*** Opening Record extracts ***

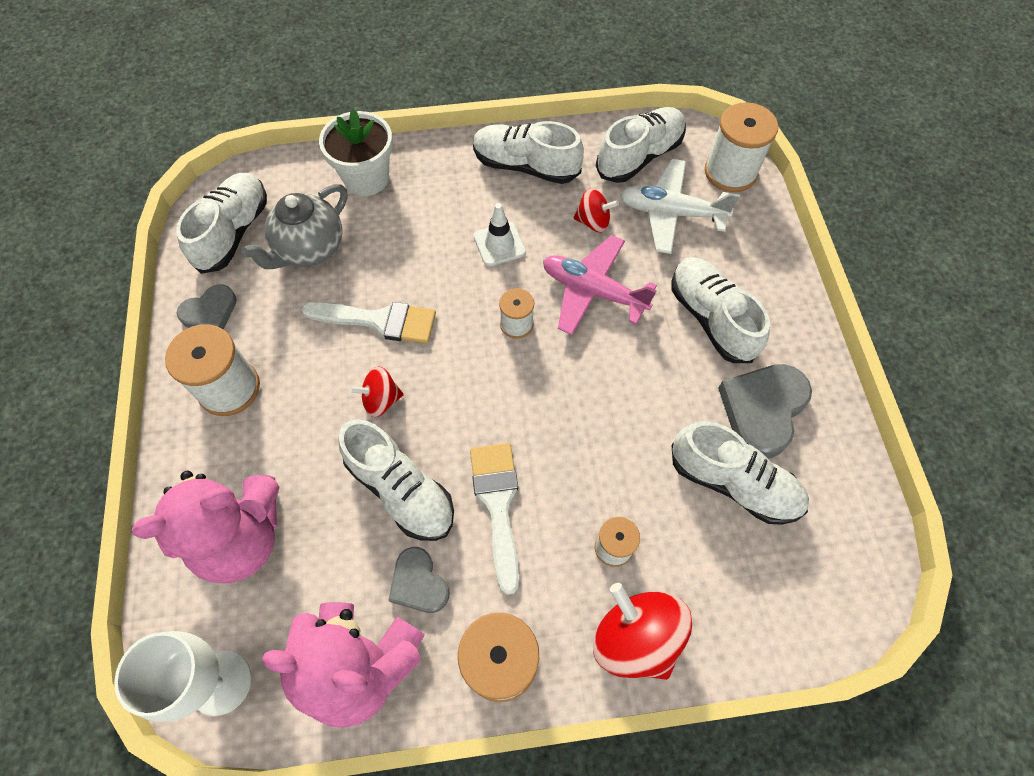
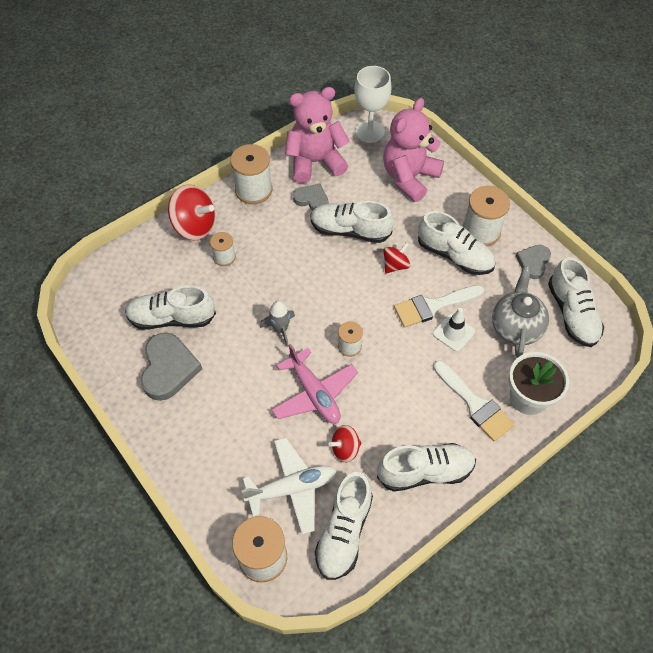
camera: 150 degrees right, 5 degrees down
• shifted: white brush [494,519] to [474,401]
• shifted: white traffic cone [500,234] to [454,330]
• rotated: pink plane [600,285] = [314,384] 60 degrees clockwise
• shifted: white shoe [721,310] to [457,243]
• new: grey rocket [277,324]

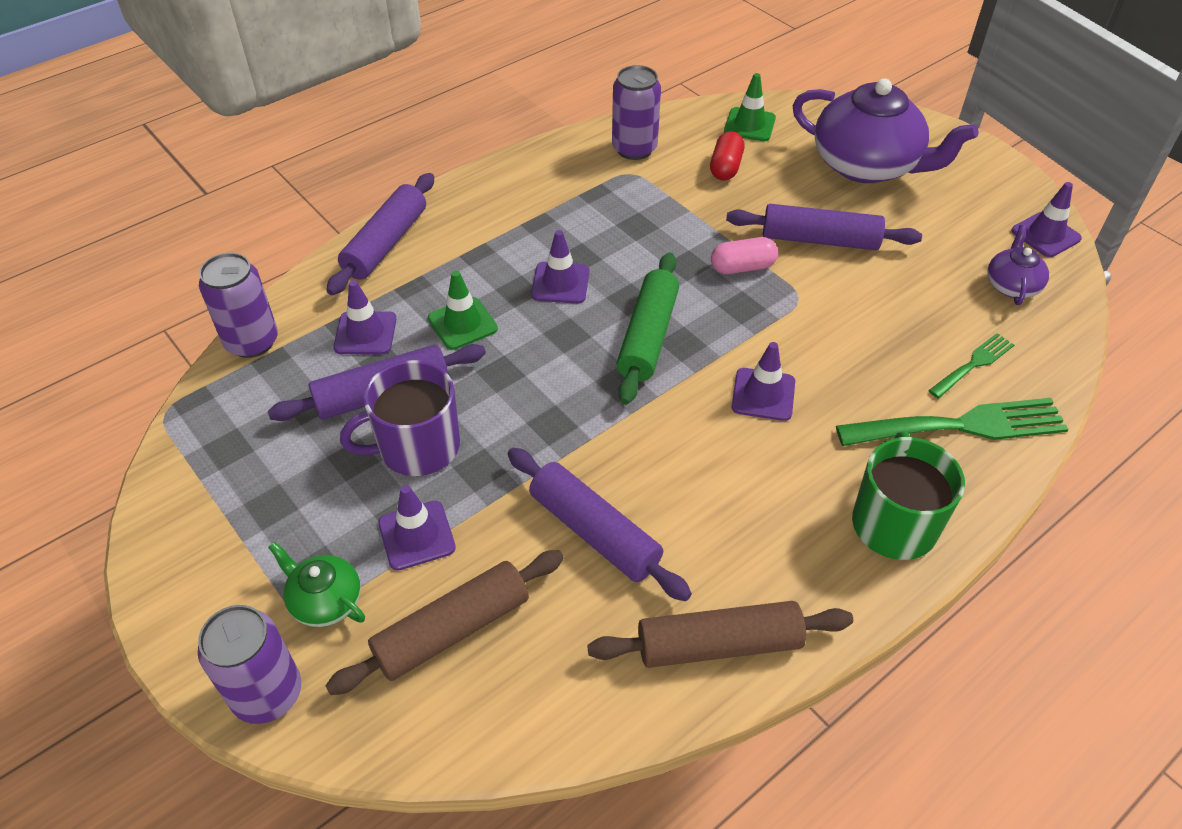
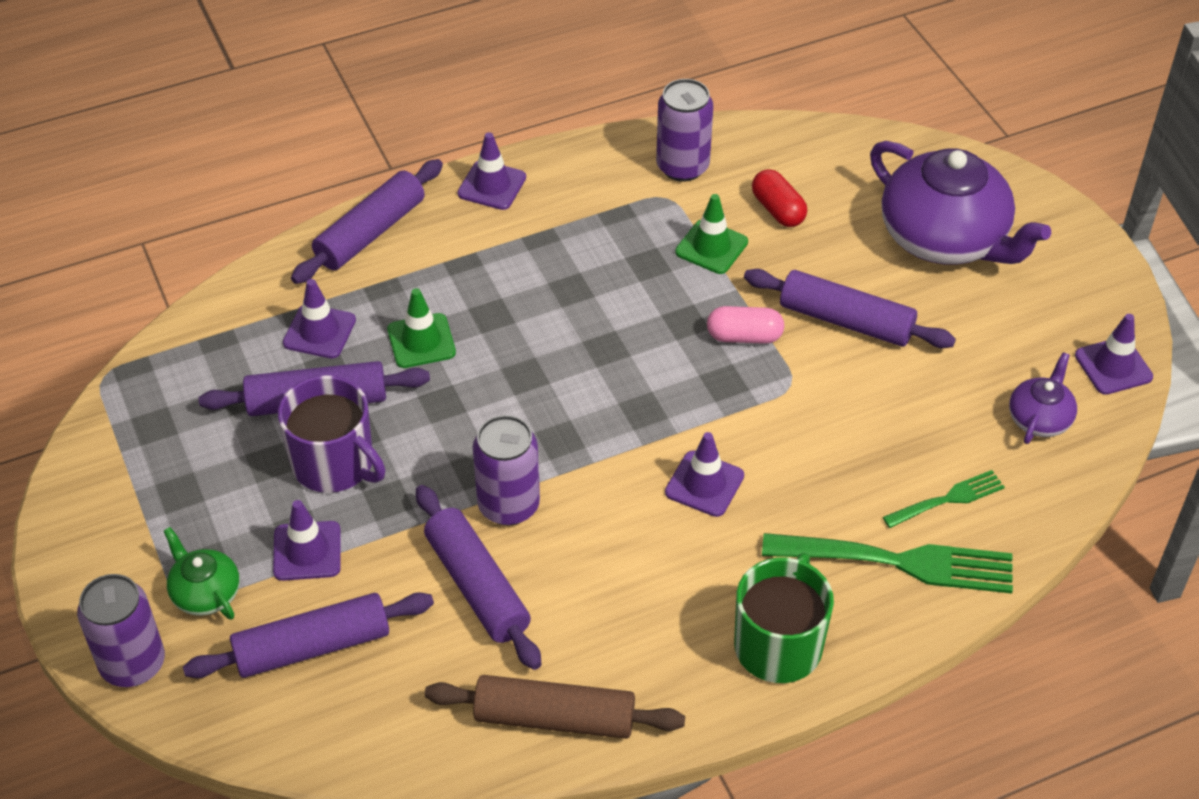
camera: 15 degrees right, 0 degrees up
• shifted: purple can [238,305] to [506,470]
• repainted: brown rolling pin [444,622] to purple rolling pin [308,635]
• rotated: purple mug [400,418] = [332,434] 135 degrees counterclockwise
• shifted: purple traffic cone [560,267] to [492,171]
• gone: green rolling pin [648,329]
• rotated: red capsule [727,155] = [779,198] 60 degrees counterclockwise
• shifted: green traffic cone [750,107] to [711,234]

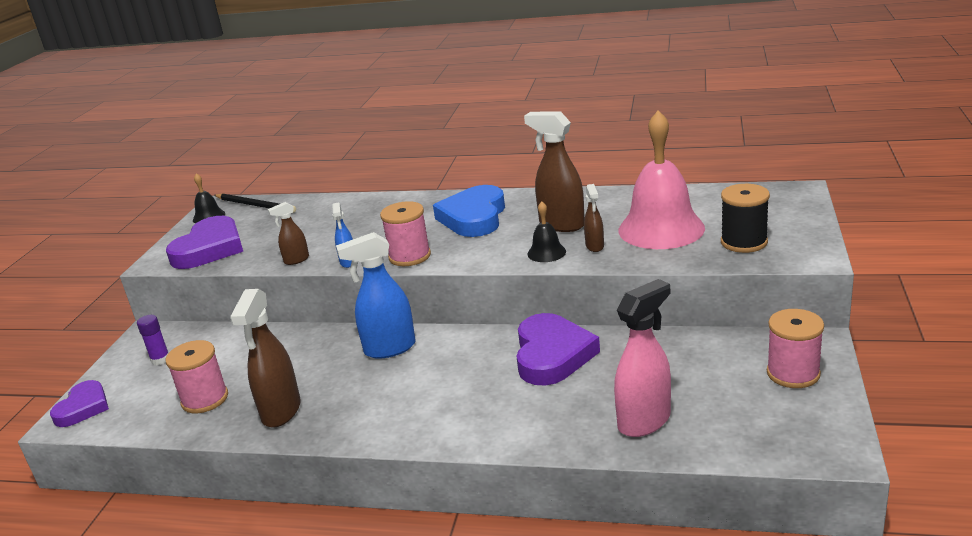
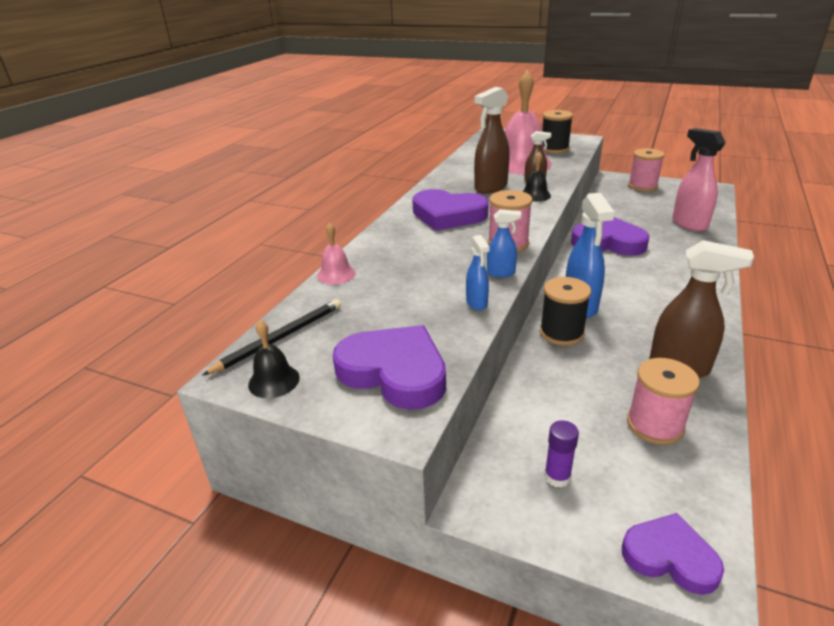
camera: 80 degrees left, 5 degrees up
• repainted: brown spray bottle [288,233] to blue spray bottle [478,272]
• repainted: blue heart [469,211] to purple heart [450,210]
• new: pink bell [336,253]
• new: black spool [565,311]

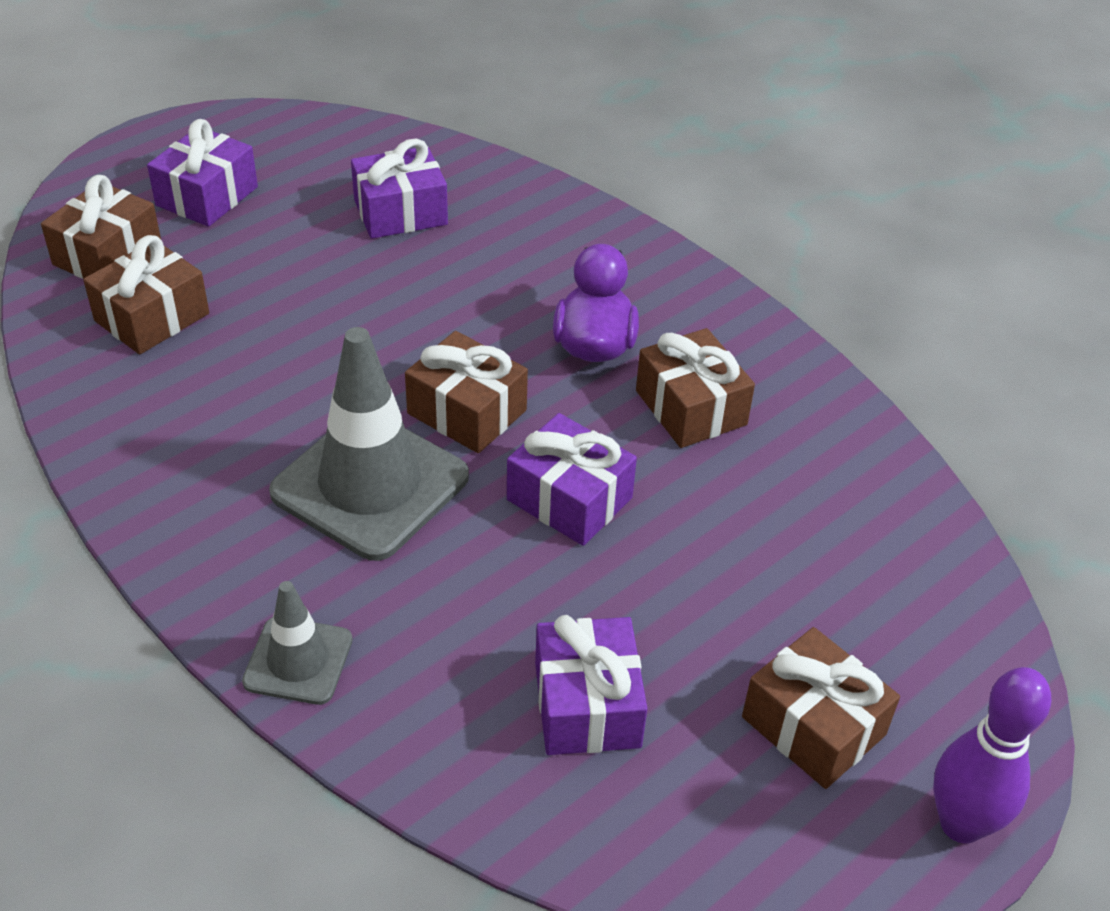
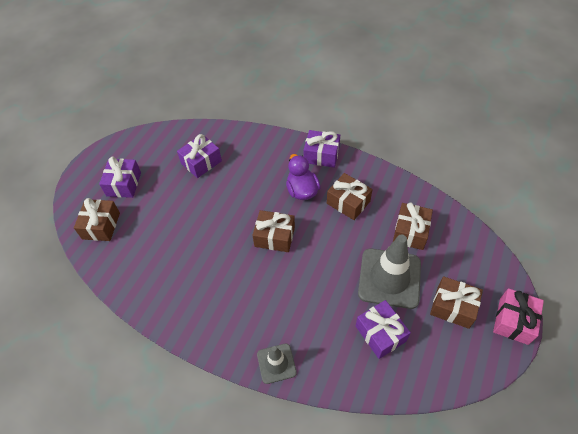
camera: 20 degrees left, 10 degrees up
• shifted: brown gift [146,294] to [413,226]
• shifted: grey traffic cone [369,444] to [389,271]
• shifted: purple gift [572,479] to [322,149]
• swapped: purple bowling pin [992,755] to pink gift [518,316]

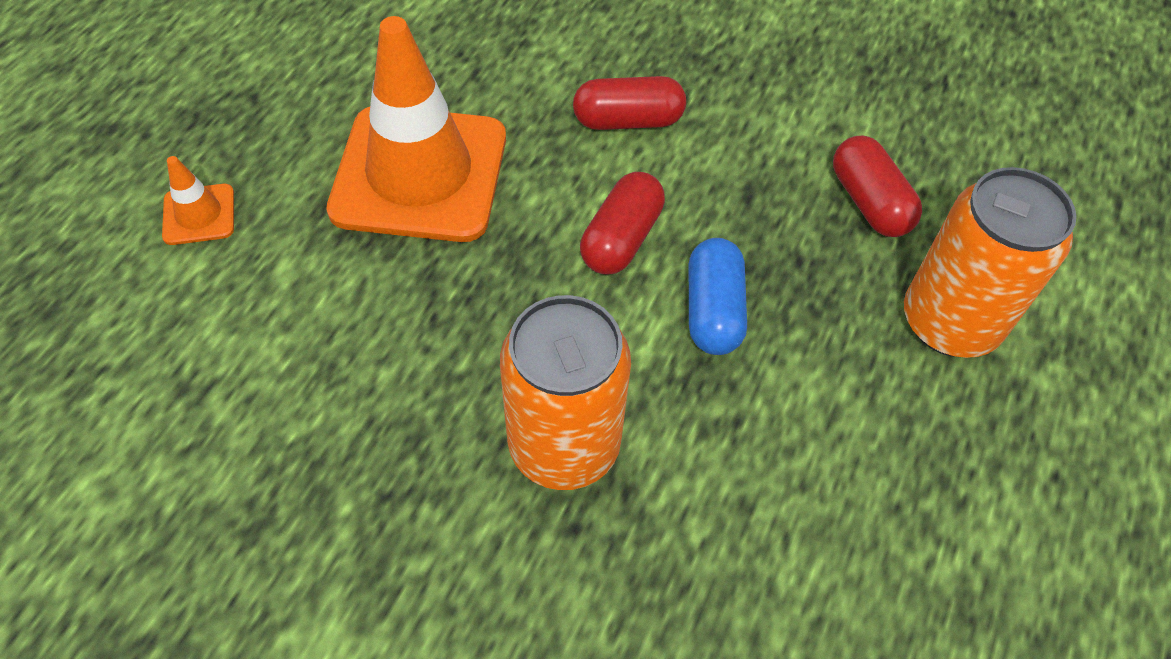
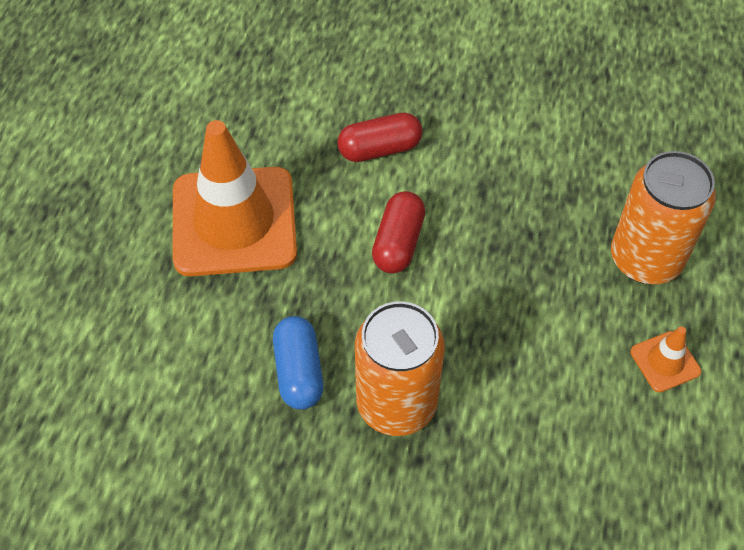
camera: 10 degrees left, 0 degrees up
• shifted: orange traffic cone [198,200] to [665,359]
• shifted: blue capsule [718,296] to [298,363]
• gone: red capsule [877,186]

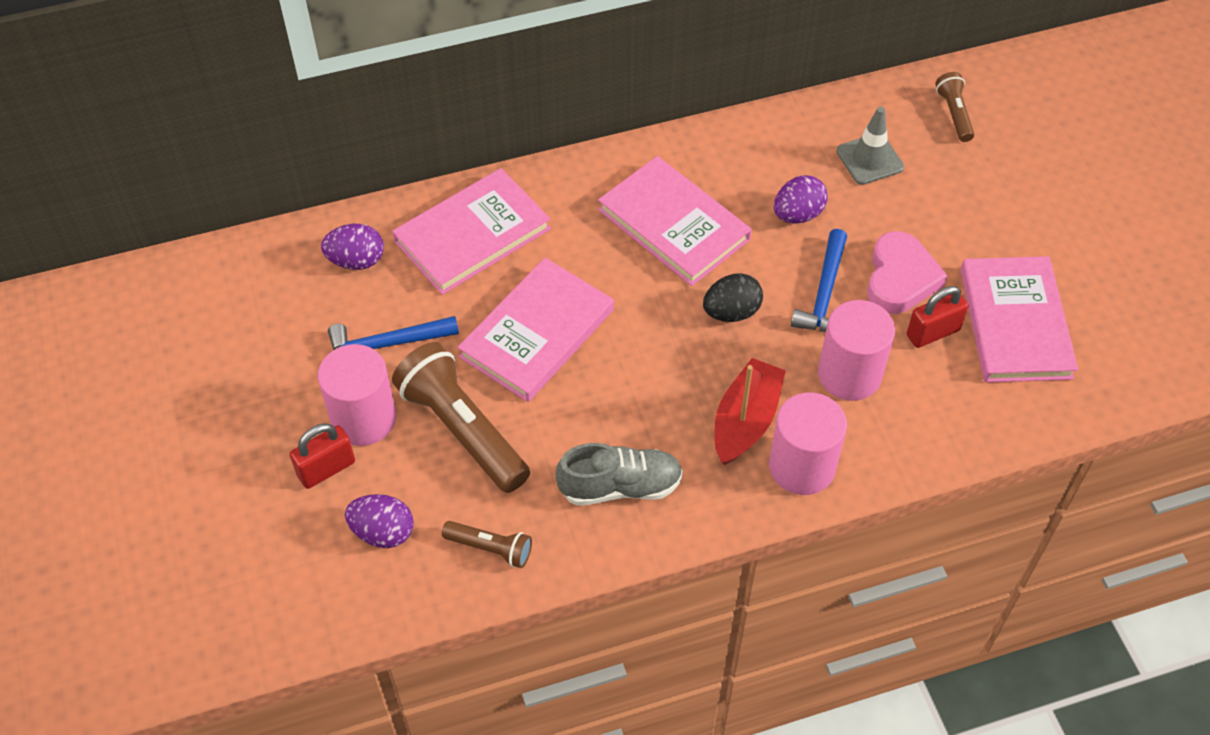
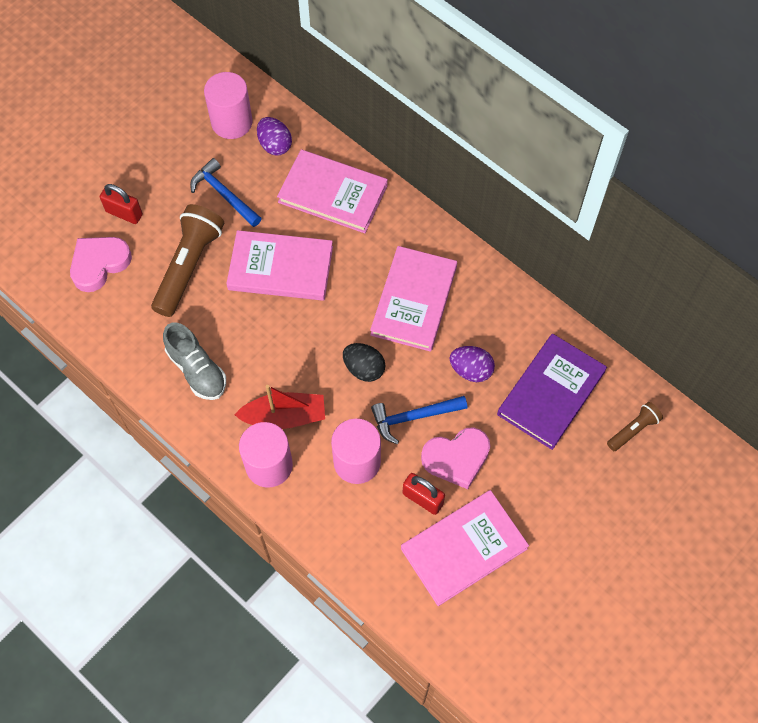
camera: 60 degrees right, 10 degrees up
• shifted: pink cylinder [357,395] to [228,105]
• swapped: purple egg [379,521] to pink heart [101,264]
• gone: brown flashlight [487,544]
• swapped: grey traffic cone [870,146] to purple book [552,392]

*** Closing Record extracts ***

Using the listing above, count how many lines contain the word "white" and, please, write only that number.

▶ **Task answer**: 3